• [The problem]
Repeat the entries below exactly and in full.

• [Records supplied]
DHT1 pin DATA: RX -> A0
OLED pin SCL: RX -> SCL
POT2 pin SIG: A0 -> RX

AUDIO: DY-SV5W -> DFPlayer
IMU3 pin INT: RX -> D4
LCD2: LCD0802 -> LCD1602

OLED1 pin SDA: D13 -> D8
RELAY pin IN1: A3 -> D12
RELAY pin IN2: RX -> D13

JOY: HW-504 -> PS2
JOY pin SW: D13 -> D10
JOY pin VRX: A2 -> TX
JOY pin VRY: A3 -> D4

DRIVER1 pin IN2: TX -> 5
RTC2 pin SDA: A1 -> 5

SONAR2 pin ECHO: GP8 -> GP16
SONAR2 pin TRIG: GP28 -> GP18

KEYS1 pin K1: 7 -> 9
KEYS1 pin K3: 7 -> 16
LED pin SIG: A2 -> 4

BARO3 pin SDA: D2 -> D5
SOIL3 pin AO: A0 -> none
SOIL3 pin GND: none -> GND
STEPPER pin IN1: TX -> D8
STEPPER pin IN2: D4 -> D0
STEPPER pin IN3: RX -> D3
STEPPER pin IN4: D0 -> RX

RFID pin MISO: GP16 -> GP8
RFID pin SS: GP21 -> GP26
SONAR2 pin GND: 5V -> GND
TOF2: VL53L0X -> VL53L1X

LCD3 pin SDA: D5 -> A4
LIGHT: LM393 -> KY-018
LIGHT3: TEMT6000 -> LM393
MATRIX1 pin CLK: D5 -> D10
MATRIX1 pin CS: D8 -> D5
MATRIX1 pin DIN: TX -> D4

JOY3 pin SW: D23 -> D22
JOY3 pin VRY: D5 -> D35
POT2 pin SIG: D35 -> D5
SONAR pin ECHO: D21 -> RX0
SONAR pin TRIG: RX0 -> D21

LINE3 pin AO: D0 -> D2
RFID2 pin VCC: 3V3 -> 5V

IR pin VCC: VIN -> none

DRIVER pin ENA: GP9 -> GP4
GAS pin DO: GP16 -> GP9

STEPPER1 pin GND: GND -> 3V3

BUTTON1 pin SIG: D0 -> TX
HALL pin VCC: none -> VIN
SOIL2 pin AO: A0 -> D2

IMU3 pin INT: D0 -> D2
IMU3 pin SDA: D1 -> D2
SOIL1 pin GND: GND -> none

• [Completed exercise]
DHT1 pin DATA: RX -> A0
OLED pin SCL: RX -> SCL
POT2 pin SIG: A0 -> RX

AUDIO: DY-SV5W -> DFPlayer
IMU3 pin INT: RX -> D4
LCD2: LCD0802 -> LCD1602

OLED1 pin SDA: D13 -> D8
RELAY pin IN1: A3 -> D12
RELAY pin IN2: RX -> D13

JOY: HW-504 -> PS2
JOY pin SW: D13 -> D10
JOY pin VRX: A2 -> TX
JOY pin VRY: A3 -> D4

DRIVER1 pin IN2: TX -> 5
RTC2 pin SDA: A1 -> 5

SONAR2 pin ECHO: GP8 -> GP16
SONAR2 pin TRIG: GP28 -> GP18

KEYS1 pin K1: 7 -> 9
KEYS1 pin K3: 7 -> 16
LED pin SIG: A2 -> 4

BARO3 pin SDA: D2 -> D5
SOIL3 pin AO: A0 -> none
SOIL3 pin GND: none -> GND
STEPPER pin IN1: TX -> D8
STEPPER pin IN2: D4 -> D0
STEPPER pin IN3: RX -> D3
STEPPER pin IN4: D0 -> RX

RFID pin MISO: GP16 -> GP8
RFID pin SS: GP21 -> GP26
SONAR2 pin GND: 5V -> GND
TOF2: VL53L0X -> VL53L1X

LCD3 pin SDA: D5 -> A4
LIGHT: LM393 -> KY-018
LIGHT3: TEMT6000 -> LM393
MATRIX1 pin CLK: D5 -> D10
MATRIX1 pin CS: D8 -> D5
MATRIX1 pin DIN: TX -> D4

JOY3 pin SW: D23 -> D22
JOY3 pin VRY: D5 -> D35
POT2 pin SIG: D35 -> D5
SONAR pin ECHO: D21 -> RX0
SONAR pin TRIG: RX0 -> D21

LINE3 pin AO: D0 -> D2
RFID2 pin VCC: 3V3 -> 5V

IR pin VCC: VIN -> none

DRIVER pin ENA: GP9 -> GP4
GAS pin DO: GP16 -> GP9

STEPPER1 pin GND: GND -> 3V3

BUTTON1 pin SIG: D0 -> TX
HALL pin VCC: none -> VIN
SOIL2 pin AO: A0 -> D2

IMU3 pin INT: D0 -> D2
IMU3 pin SDA: D1 -> D2
SOIL1 pin GND: GND -> none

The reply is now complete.